Problem requirements —
In the material below, some lines may hold the word "black"; state how many do, giving only the number.

Supplied data —
--- START ---

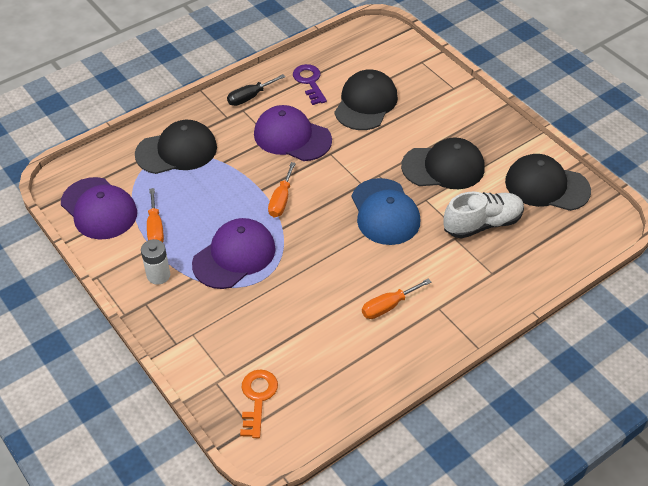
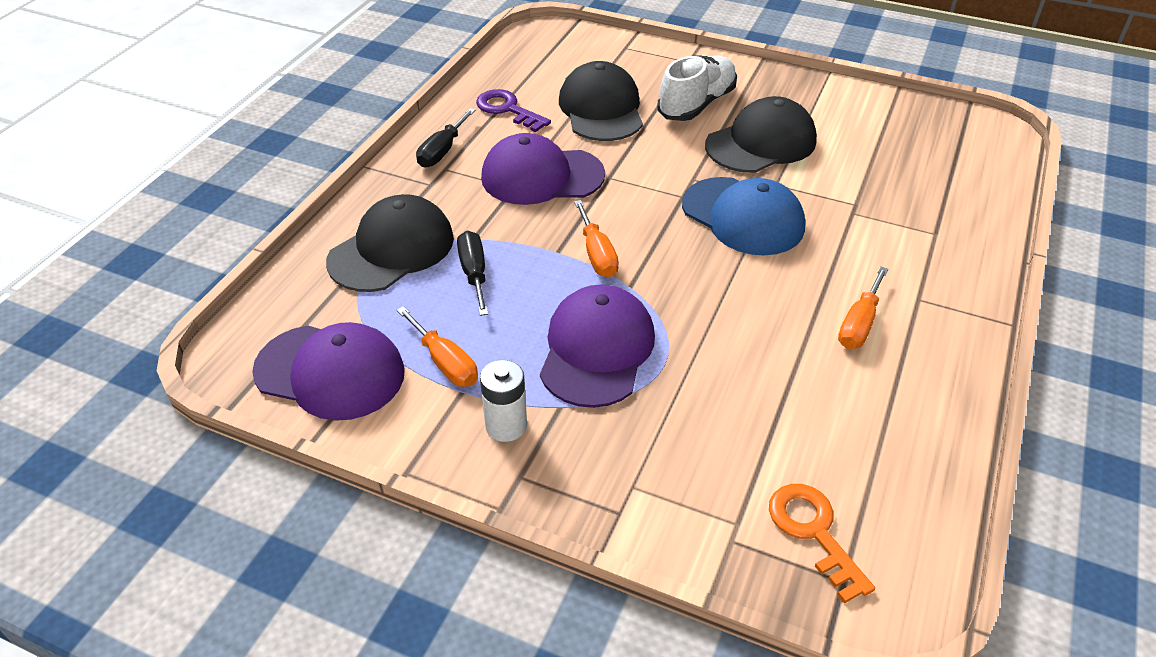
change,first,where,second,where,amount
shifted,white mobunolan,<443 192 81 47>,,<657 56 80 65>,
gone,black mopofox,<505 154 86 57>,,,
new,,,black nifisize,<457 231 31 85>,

--- END ---

Exercise response —
2